> _Supplied data_:
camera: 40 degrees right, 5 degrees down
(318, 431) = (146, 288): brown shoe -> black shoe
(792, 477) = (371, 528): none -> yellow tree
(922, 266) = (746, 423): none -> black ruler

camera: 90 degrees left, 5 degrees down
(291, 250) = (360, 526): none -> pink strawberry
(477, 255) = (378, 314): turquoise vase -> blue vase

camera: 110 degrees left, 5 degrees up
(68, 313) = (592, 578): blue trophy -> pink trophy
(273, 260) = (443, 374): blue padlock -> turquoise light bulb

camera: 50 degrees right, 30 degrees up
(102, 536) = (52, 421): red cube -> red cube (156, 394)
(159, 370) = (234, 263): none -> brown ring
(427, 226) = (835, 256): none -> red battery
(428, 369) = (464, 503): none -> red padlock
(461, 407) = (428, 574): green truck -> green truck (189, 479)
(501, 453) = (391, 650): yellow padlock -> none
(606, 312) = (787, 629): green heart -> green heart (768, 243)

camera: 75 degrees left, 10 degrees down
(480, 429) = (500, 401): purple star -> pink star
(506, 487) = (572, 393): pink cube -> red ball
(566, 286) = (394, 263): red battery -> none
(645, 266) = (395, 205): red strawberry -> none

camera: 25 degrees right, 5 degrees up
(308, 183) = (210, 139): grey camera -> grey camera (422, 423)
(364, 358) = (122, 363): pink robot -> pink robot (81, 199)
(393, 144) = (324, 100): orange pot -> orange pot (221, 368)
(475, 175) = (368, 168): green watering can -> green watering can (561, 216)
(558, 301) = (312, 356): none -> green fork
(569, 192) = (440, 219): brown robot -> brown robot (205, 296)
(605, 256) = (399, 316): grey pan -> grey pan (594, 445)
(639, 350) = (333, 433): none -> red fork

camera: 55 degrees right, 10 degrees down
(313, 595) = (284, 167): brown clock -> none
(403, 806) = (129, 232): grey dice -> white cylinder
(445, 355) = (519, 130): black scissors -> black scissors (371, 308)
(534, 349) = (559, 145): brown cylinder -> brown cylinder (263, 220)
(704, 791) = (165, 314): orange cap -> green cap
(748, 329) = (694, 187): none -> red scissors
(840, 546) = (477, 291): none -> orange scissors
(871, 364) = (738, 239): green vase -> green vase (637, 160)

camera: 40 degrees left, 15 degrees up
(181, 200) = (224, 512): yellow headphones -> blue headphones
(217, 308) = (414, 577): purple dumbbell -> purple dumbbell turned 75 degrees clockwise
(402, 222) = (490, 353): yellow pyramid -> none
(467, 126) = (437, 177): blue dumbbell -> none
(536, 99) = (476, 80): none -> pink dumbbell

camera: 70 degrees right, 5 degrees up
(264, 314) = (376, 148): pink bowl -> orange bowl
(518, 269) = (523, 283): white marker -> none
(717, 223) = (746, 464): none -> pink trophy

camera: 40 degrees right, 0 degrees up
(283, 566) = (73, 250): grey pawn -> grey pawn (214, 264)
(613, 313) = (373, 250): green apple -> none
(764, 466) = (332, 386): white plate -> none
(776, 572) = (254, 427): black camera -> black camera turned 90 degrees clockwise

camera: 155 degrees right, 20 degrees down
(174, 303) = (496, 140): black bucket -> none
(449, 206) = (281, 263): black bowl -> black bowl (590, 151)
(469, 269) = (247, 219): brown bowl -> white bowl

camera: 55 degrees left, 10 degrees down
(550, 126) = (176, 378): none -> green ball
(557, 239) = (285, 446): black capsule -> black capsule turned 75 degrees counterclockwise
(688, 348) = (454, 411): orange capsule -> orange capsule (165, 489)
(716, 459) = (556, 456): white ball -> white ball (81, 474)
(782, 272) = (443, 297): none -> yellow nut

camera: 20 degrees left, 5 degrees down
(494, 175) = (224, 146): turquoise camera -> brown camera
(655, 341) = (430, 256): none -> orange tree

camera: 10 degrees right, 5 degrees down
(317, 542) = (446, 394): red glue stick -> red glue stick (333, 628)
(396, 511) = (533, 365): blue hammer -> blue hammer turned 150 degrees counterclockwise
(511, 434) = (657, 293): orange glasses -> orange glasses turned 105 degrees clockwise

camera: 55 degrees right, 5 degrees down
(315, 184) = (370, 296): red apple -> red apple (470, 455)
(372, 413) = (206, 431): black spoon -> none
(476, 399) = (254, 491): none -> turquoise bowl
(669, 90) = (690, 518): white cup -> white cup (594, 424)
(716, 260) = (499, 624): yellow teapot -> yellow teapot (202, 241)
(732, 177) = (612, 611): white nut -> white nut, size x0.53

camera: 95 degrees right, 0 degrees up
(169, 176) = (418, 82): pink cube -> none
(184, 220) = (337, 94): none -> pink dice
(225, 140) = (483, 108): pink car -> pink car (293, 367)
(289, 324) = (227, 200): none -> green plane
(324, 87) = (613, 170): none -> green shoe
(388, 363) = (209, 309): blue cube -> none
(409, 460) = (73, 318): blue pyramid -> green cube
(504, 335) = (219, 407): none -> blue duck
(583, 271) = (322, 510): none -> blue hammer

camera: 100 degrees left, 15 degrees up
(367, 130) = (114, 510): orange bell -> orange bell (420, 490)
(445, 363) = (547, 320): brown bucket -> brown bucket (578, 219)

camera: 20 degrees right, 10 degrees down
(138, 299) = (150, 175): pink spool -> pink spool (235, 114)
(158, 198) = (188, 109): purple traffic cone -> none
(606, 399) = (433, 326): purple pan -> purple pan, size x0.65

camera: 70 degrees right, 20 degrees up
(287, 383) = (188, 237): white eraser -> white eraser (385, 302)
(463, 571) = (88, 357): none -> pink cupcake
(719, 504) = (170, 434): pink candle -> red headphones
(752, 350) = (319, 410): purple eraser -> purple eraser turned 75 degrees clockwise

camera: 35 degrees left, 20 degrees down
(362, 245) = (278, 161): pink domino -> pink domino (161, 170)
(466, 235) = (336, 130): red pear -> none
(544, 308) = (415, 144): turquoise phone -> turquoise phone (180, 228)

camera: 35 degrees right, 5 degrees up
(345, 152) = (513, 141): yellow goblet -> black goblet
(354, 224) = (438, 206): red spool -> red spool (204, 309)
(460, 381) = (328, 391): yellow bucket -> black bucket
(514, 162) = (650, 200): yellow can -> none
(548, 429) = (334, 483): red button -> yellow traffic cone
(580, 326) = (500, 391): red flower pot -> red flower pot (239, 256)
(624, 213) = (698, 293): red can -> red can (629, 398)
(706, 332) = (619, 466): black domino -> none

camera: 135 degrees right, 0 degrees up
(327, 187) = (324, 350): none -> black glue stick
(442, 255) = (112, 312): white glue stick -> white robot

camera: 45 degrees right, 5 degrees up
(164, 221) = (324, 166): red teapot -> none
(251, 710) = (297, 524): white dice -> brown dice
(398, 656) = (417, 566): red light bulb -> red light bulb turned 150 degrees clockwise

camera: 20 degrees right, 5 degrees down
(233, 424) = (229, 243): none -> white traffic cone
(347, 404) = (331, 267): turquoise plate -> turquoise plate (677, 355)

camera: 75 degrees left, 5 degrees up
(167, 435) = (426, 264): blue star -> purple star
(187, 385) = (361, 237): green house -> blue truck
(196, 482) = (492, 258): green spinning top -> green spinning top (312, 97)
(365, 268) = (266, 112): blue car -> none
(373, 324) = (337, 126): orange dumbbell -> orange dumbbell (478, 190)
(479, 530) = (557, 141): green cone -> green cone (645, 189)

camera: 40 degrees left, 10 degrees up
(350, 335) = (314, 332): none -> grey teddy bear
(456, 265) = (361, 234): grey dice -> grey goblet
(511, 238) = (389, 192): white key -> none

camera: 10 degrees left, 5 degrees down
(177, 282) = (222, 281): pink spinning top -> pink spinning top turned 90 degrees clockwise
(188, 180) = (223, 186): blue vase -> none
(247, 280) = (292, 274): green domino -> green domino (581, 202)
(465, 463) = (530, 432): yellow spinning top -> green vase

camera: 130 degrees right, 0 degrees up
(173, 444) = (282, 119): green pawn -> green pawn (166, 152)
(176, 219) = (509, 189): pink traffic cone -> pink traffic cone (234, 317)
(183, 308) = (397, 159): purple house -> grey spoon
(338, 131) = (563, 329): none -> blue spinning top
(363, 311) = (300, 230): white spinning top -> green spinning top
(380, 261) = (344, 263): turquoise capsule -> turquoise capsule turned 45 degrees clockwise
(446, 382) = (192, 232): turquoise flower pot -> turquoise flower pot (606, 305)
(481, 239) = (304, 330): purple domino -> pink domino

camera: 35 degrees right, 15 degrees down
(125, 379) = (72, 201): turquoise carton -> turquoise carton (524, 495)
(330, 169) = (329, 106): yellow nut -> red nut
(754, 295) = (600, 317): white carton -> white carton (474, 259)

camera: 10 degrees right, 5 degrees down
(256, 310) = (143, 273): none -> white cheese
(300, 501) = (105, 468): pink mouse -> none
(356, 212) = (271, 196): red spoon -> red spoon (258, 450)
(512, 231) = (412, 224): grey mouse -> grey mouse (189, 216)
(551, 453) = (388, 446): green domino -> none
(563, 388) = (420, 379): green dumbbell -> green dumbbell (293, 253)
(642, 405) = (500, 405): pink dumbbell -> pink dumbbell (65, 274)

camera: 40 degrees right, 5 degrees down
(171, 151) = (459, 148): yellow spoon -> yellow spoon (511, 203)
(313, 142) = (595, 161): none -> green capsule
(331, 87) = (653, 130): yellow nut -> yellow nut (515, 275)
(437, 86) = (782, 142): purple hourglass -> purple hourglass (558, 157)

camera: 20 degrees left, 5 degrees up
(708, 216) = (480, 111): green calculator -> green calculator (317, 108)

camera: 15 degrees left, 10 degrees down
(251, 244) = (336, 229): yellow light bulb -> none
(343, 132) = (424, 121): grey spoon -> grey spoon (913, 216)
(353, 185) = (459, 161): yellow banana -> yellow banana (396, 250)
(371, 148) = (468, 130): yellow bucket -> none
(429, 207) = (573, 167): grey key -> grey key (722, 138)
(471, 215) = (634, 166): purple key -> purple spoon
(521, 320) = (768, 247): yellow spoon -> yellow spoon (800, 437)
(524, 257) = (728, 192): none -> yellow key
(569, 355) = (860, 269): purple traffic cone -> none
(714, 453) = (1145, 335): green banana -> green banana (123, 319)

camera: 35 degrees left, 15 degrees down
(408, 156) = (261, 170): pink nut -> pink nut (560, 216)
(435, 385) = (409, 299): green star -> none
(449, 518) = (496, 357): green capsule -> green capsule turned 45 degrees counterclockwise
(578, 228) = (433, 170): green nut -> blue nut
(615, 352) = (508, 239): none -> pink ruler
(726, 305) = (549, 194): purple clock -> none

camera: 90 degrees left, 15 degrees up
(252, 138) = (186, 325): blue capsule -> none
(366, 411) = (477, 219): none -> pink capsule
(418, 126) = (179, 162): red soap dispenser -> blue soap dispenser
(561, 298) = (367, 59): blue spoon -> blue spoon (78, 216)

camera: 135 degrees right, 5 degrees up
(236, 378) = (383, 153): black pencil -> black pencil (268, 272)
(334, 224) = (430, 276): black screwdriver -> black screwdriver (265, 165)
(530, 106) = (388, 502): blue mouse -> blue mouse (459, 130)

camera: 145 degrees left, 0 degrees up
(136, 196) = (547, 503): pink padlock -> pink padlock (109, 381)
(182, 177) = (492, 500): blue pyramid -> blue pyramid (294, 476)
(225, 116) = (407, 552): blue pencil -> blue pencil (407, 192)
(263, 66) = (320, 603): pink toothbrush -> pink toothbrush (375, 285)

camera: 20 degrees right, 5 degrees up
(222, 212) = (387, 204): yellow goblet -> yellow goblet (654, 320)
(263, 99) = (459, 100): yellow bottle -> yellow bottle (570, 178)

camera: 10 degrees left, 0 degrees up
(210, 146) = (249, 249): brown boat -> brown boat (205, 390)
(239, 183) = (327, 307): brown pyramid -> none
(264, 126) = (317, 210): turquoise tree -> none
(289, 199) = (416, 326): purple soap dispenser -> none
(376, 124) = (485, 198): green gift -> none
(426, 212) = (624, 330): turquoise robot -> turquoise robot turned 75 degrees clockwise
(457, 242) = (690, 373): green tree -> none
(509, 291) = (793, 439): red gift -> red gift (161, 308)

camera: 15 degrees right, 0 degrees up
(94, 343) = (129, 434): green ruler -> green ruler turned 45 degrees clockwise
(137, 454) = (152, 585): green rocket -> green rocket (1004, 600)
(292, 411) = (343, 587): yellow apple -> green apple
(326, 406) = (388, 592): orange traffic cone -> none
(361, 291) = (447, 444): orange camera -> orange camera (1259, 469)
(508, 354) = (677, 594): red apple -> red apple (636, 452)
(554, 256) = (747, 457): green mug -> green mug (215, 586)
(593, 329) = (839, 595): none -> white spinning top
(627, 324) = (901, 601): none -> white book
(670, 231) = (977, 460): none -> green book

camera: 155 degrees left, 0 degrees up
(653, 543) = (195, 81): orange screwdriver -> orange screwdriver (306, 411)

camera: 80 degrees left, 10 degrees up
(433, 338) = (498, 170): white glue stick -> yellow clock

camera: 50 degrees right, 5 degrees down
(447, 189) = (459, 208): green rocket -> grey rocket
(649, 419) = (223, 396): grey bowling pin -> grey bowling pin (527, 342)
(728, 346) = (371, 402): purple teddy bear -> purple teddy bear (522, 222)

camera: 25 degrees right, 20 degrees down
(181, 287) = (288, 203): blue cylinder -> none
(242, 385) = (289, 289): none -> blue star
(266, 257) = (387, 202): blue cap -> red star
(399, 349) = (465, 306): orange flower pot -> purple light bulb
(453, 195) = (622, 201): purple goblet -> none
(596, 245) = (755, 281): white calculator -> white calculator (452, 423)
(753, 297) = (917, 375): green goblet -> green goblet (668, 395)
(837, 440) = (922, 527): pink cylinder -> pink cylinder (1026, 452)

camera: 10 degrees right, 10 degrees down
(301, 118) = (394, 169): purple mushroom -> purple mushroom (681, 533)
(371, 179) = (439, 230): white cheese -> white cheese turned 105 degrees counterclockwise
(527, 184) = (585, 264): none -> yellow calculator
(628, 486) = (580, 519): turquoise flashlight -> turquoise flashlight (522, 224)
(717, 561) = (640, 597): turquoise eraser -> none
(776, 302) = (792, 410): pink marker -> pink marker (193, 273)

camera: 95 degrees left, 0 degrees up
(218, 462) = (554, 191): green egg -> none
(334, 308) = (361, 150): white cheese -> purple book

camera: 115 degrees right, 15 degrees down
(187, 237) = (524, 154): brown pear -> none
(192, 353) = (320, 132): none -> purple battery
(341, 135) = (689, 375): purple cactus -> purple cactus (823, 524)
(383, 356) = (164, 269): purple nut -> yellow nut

> _What you need to do_: Look back at the entries above and repeat, unchanged, every line from the line holding "(476, 399) = (254, 491): none" through the line holding "(388, 363) = (209, 309): blue cube -> none".

> _Output of the exercise_:
(476, 399) = (254, 491): none -> turquoise bowl
(669, 90) = (690, 518): white cup -> white cup (594, 424)
(716, 260) = (499, 624): yellow teapot -> yellow teapot (202, 241)
(732, 177) = (612, 611): white nut -> white nut, size x0.53

camera: 95 degrees right, 0 degrees up
(169, 176) = (418, 82): pink cube -> none
(184, 220) = (337, 94): none -> pink dice
(225, 140) = (483, 108): pink car -> pink car (293, 367)
(289, 324) = (227, 200): none -> green plane
(324, 87) = (613, 170): none -> green shoe
(388, 363) = (209, 309): blue cube -> none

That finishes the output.